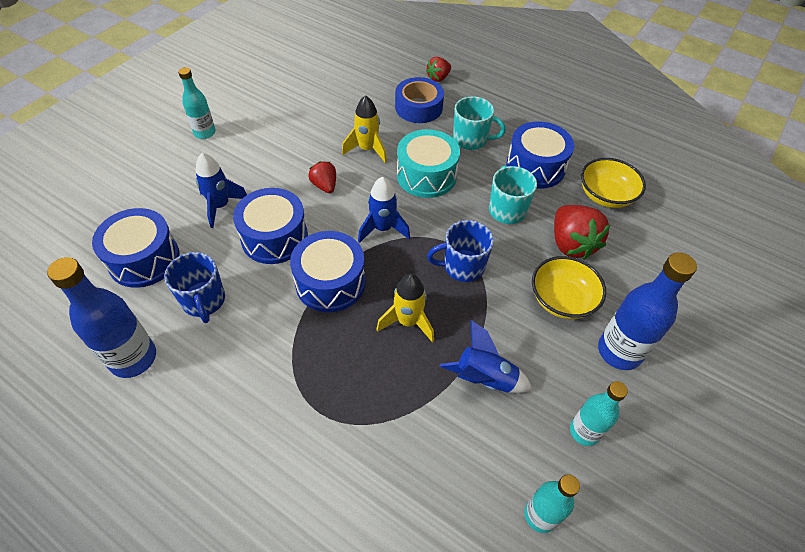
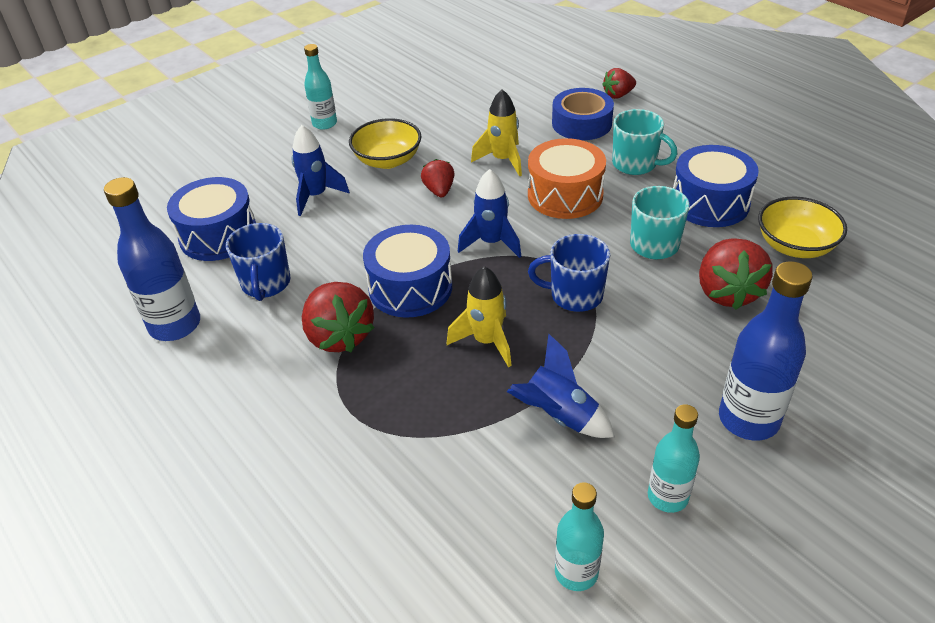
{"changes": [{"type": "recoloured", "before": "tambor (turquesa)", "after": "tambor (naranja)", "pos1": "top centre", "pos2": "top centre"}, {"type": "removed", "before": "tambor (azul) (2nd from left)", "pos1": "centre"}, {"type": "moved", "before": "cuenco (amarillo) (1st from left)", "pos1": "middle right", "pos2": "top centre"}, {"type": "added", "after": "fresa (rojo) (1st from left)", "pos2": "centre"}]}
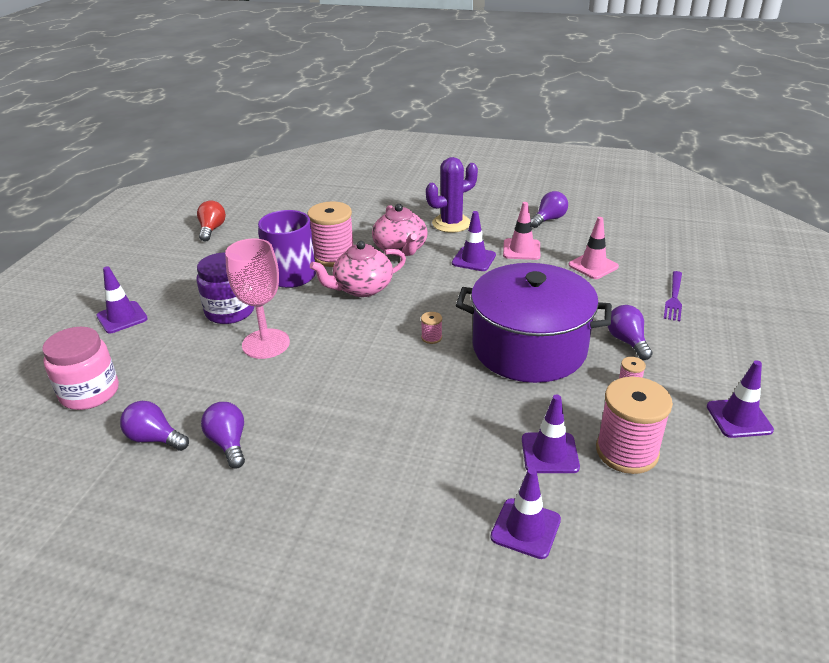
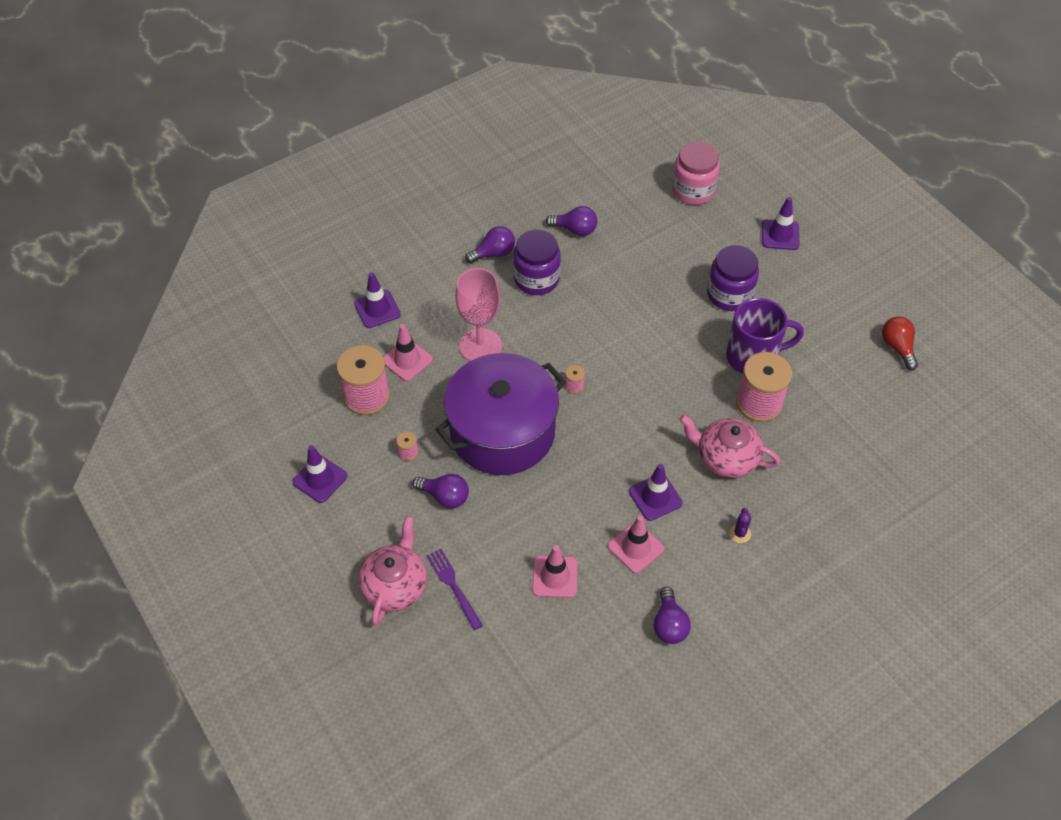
{"changes": [{"type": "resized", "before": "cactus (morado)", "pos1": "top centre", "pos2": "middle right", "scale": 0.44}, {"type": "turned", "before": "bombilla (rojo)", "pos1": "top left", "pos2": "middle right", "turn": -150}, {"type": "moved", "before": "copa (rosa)", "pos1": "middle left", "pos2": "centre"}, {"type": "moved", "before": "tetera (rosa) (1st from left)", "pos1": "centre", "pos2": "bottom centre"}, {"type": "recoloured", "before": "cono de tráfico (morado) (4th from left)", "after": "cono de tráfico (rosa) (1st from left)", "pos1": "centre", "pos2": "centre"}, {"type": "moved", "before": "bombilla (morado) (1st from left in the first image)", "after": "bombilla (morado) (2nd from left)", "pos1": "middle left", "pos2": "top centre"}, {"type": "added", "after": "tarro (morado) (1st from left)", "pos2": "top centre"}]}
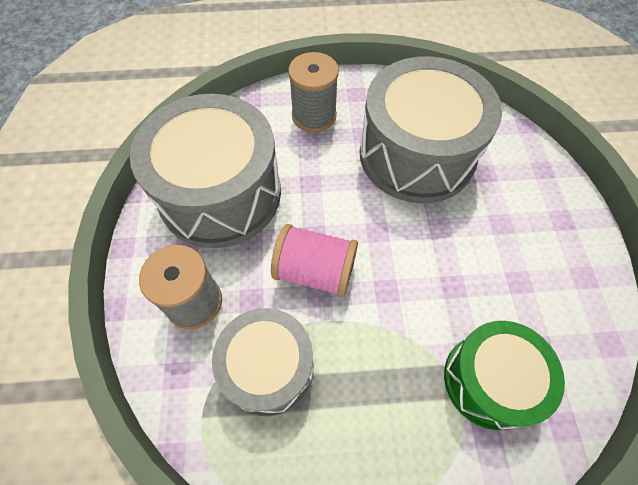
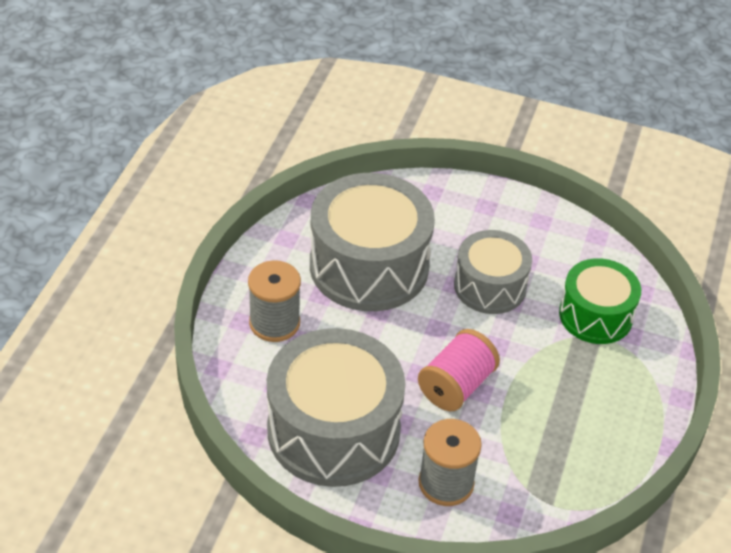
{"changes": [{"type": "moved", "before": "tambor (gris) (2nd from left in the first image)", "after": "tambor (gris) (3rd from left)", "pos1": "bottom centre", "pos2": "middle right"}]}
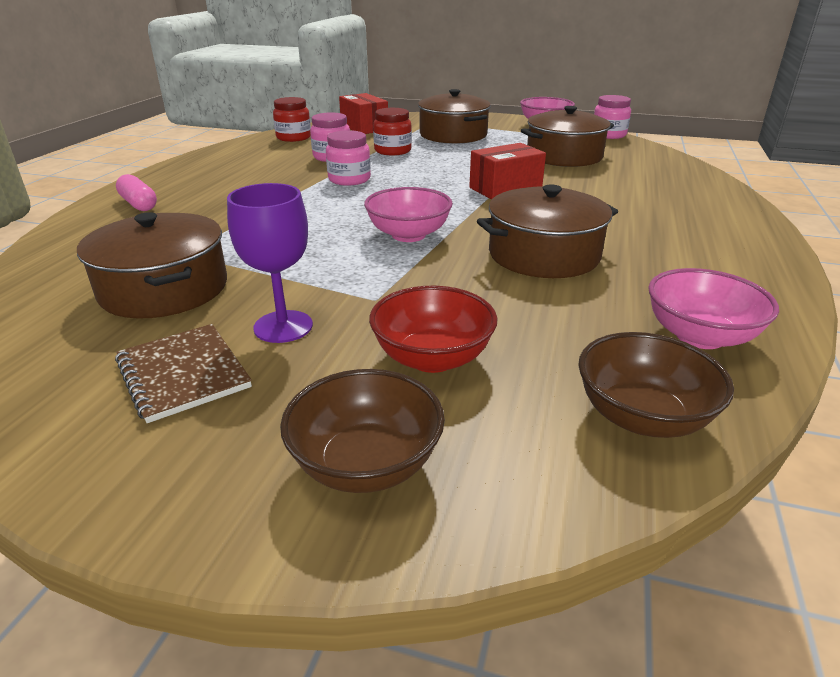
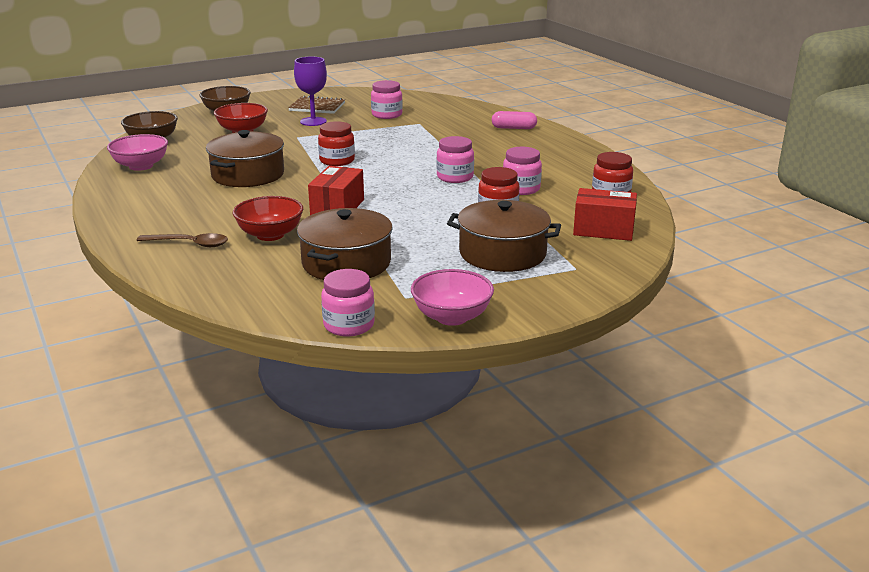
{"changes": [{"type": "replaced", "before": "cuenco (rosa) (1st from left)", "after": "tarro (rojo) (1st from left)", "pos1": "top centre", "pos2": "top centre"}, {"type": "replaced", "before": "olla (marrón) (1st from left)", "after": "tarro (rosa) (2nd from left)", "pos1": "middle left", "pos2": "top centre"}, {"type": "added", "after": "cuenco (rojo) (2nd from left)", "pos2": "middle left"}, {"type": "added", "after": "cuchara (marrón)", "pos2": "middle left"}]}
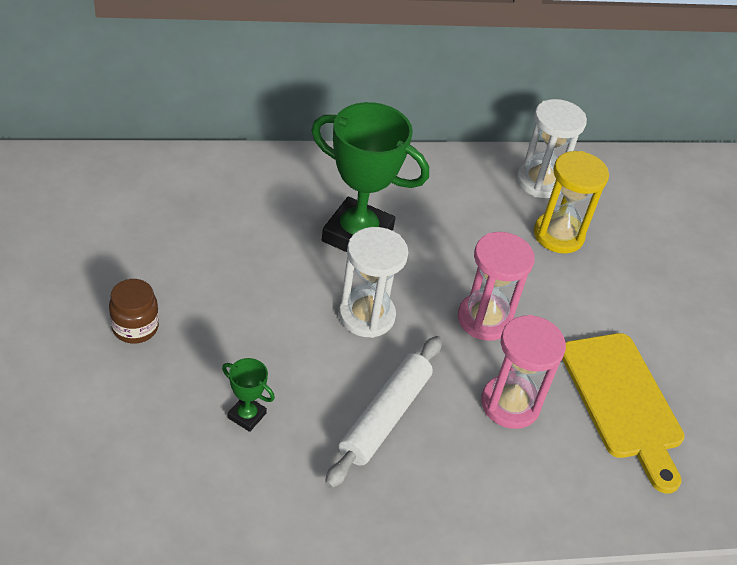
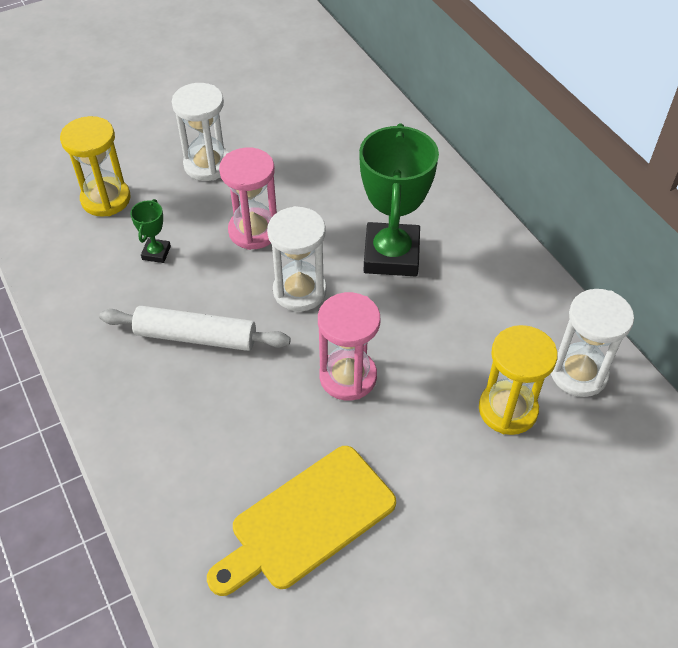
{"changes": [{"type": "replaced", "before": "tarro (marrón)", "after": "reloj de arena (blanco) (1st from left)", "pos1": "middle left", "pos2": "top left"}, {"type": "moved", "before": "reloj de arena (rosa) (2nd from left in the first image)", "after": "reloj de arena (rosa) (1st from left)", "pos1": "middle right", "pos2": "top centre"}, {"type": "added", "after": "reloj de arena (amarillo) (1st from left)", "pos2": "top left"}]}
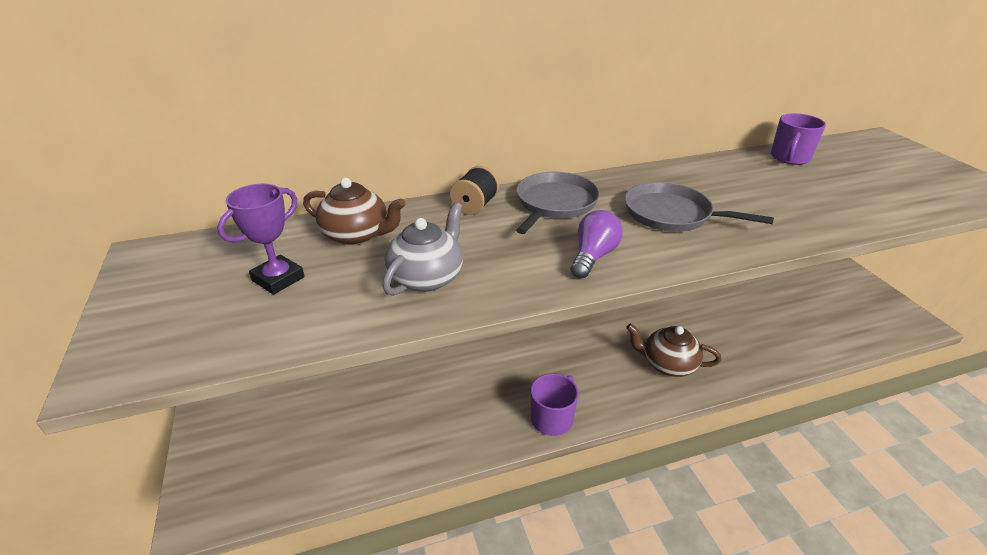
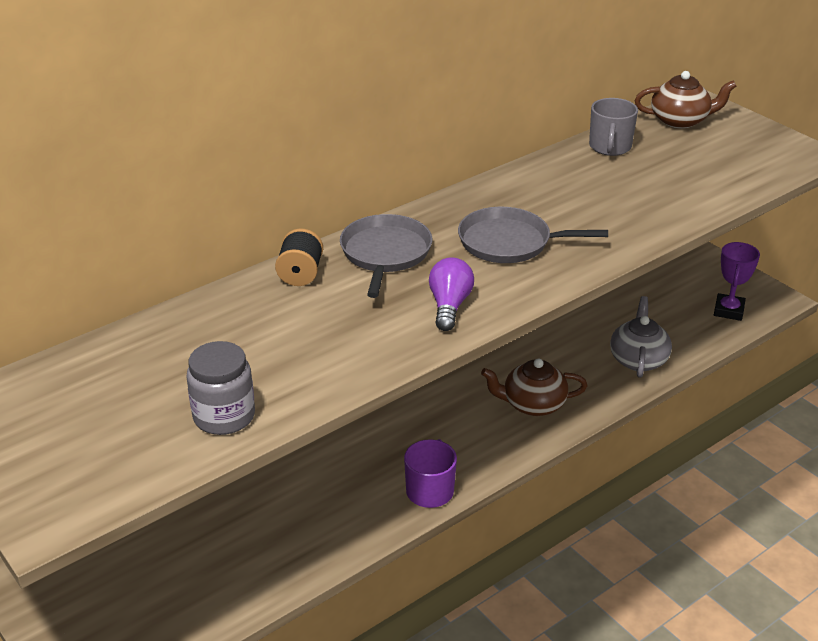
{"changes": [{"type": "recoloured", "before": "taza (morado) (2nd from left)", "after": "taza (gris)", "pos1": "top right", "pos2": "top right"}, {"type": "moved", "before": "tetera (marrón) (1st from left in the first image)", "after": "tetera (marrón) (2nd from left)", "pos1": "centre", "pos2": "top right"}, {"type": "moved", "before": "trofeo (morado)", "pos1": "middle left", "pos2": "middle right"}, {"type": "moved", "before": "tetera (gris)", "pos1": "centre", "pos2": "middle right"}, {"type": "added", "after": "tarro (gris)", "pos2": "middle left"}]}
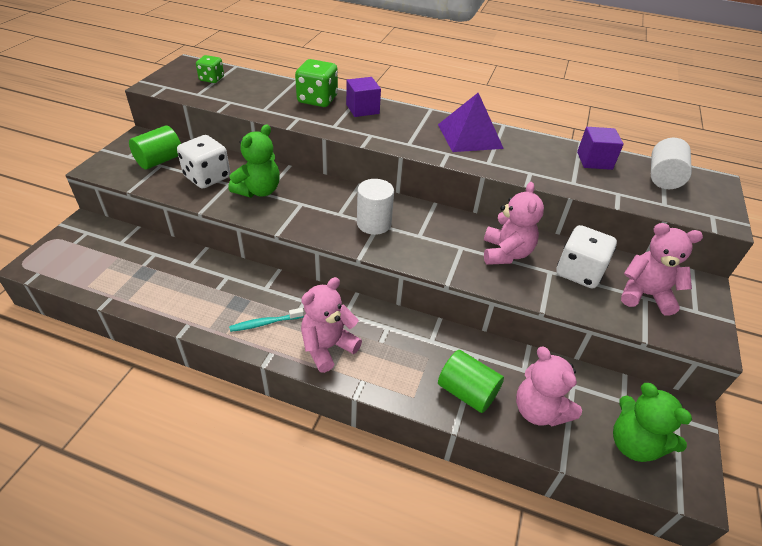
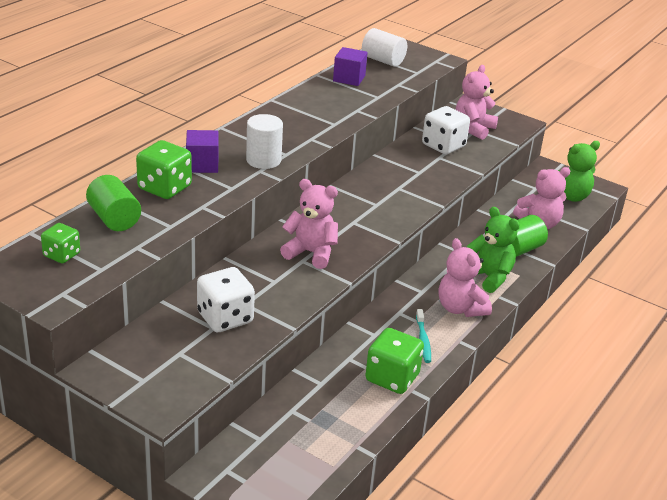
{"changes": [{"type": "removed", "before": "pirámide (morado)", "pos1": "top centre"}, {"type": "moved", "before": "osito (verde) (1st from left)", "pos1": "top centre", "pos2": "middle right"}, {"type": "moved", "before": "cilindro (verde) (1st from left)", "pos1": "top left", "pos2": "middle left"}, {"type": "moved", "before": "cilindro (blanco) (1st from left)", "pos1": "centre", "pos2": "top centre"}, {"type": "moved", "before": "osito (rosa) (2nd from left in the first image)", "after": "osito (rosa) (1st from left)", "pos1": "middle right", "pos2": "centre"}, {"type": "added", "after": "dado (verde) (3rd from left)", "pos2": "bottom centre"}]}
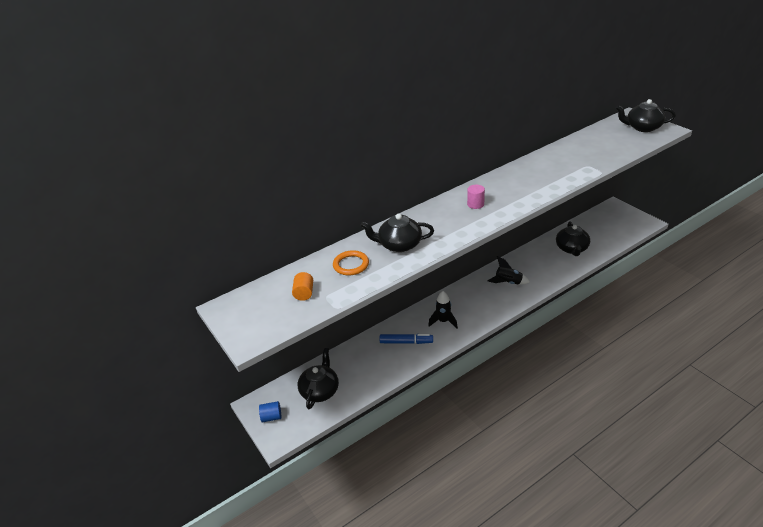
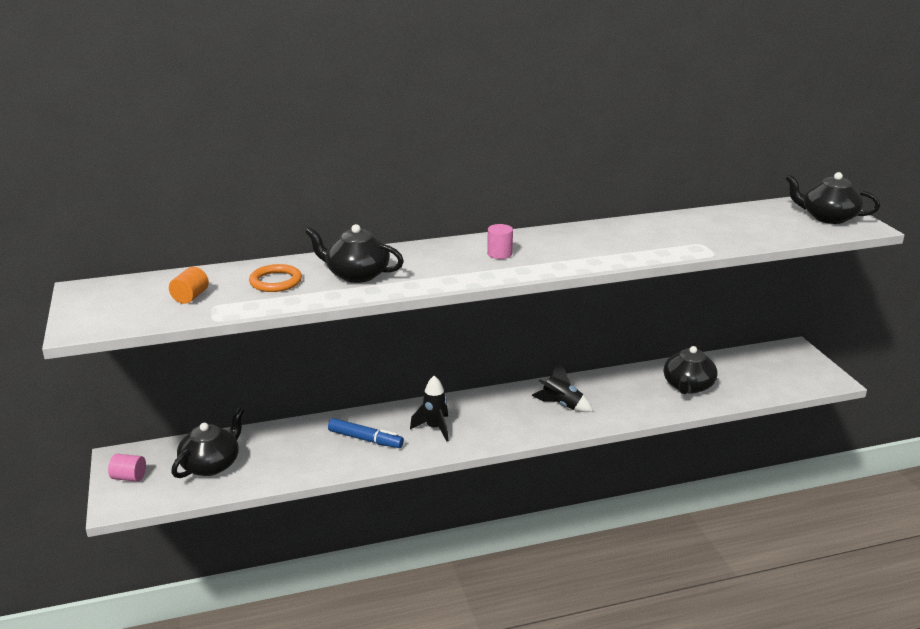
{"changes": [{"type": "recoloured", "before": "cilindro (azul)", "after": "cilindro (rosa) (1st from left)", "pos1": "bottom centre", "pos2": "bottom left"}]}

(Work order):
Output every entry verbatim. Pictures do not belong in the copy.

(Solution):
{"changes": [{"type": "recoloured", "before": "tambor (turquesa)", "after": "tambor (naranja)", "pos1": "top centre", "pos2": "top centre"}, {"type": "removed", "before": "tambor (azul) (2nd from left)", "pos1": "centre"}, {"type": "moved", "before": "cuenco (amarillo) (1st from left)", "pos1": "middle right", "pos2": "top centre"}, {"type": "added", "after": "fresa (rojo) (1st from left)", "pos2": "centre"}]}
{"changes": [{"type": "resized", "before": "cactus (morado)", "pos1": "top centre", "pos2": "middle right", "scale": 0.44}, {"type": "turned", "before": "bombilla (rojo)", "pos1": "top left", "pos2": "middle right", "turn": -150}, {"type": "moved", "before": "copa (rosa)", "pos1": "middle left", "pos2": "centre"}, {"type": "moved", "before": "tetera (rosa) (1st from left)", "pos1": "centre", "pos2": "bottom centre"}, {"type": "recoloured", "before": "cono de tráfico (morado) (4th from left)", "after": "cono de tráfico (rosa) (1st from left)", "pos1": "centre", "pos2": "centre"}, {"type": "moved", "before": "bombilla (morado) (1st from left in the first image)", "after": "bombilla (morado) (2nd from left)", "pos1": "middle left", "pos2": "top centre"}, {"type": "added", "after": "tarro (morado) (1st from left)", "pos2": "top centre"}]}
{"changes": [{"type": "moved", "before": "tambor (gris) (2nd from left in the first image)", "after": "tambor (gris) (3rd from left)", "pos1": "bottom centre", "pos2": "middle right"}]}
{"changes": [{"type": "replaced", "before": "cuenco (rosa) (1st from left)", "after": "tarro (rojo) (1st from left)", "pos1": "top centre", "pos2": "top centre"}, {"type": "replaced", "before": "olla (marrón) (1st from left)", "after": "tarro (rosa) (2nd from left)", "pos1": "middle left", "pos2": "top centre"}, {"type": "added", "after": "cuenco (rojo) (2nd from left)", "pos2": "middle left"}, {"type": "added", "after": "cuchara (marrón)", "pos2": "middle left"}]}
{"changes": [{"type": "replaced", "before": "tarro (marrón)", "after": "reloj de arena (blanco) (1st from left)", "pos1": "middle left", "pos2": "top left"}, {"type": "moved", "before": "reloj de arena (rosa) (2nd from left in the first image)", "after": "reloj de arena (rosa) (1st from left)", "pos1": "middle right", "pos2": "top centre"}, {"type": "added", "after": "reloj de arena (amarillo) (1st from left)", "pos2": "top left"}]}
{"changes": [{"type": "recoloured", "before": "taza (morado) (2nd from left)", "after": "taza (gris)", "pos1": "top right", "pos2": "top right"}, {"type": "moved", "before": "tetera (marrón) (1st from left in the first image)", "after": "tetera (marrón) (2nd from left)", "pos1": "centre", "pos2": "top right"}, {"type": "moved", "before": "trofeo (morado)", "pos1": "middle left", "pos2": "middle right"}, {"type": "moved", "before": "tetera (gris)", "pos1": "centre", "pos2": "middle right"}, {"type": "added", "after": "tarro (gris)", "pos2": "middle left"}]}
{"changes": [{"type": "removed", "before": "pirámide (morado)", "pos1": "top centre"}, {"type": "moved", "before": "osito (verde) (1st from left)", "pos1": "top centre", "pos2": "middle right"}, {"type": "moved", "before": "cilindro (verde) (1st from left)", "pos1": "top left", "pos2": "middle left"}, {"type": "moved", "before": "cilindro (blanco) (1st from left)", "pos1": "centre", "pos2": "top centre"}, {"type": "moved", "before": "osito (rosa) (2nd from left in the first image)", "after": "osito (rosa) (1st from left)", "pos1": "middle right", "pos2": "centre"}, {"type": "added", "after": "dado (verde) (3rd from left)", "pos2": "bottom centre"}]}
{"changes": [{"type": "recoloured", "before": "cilindro (azul)", "after": "cilindro (rosa) (1st from left)", "pos1": "bottom centre", "pos2": "bottom left"}]}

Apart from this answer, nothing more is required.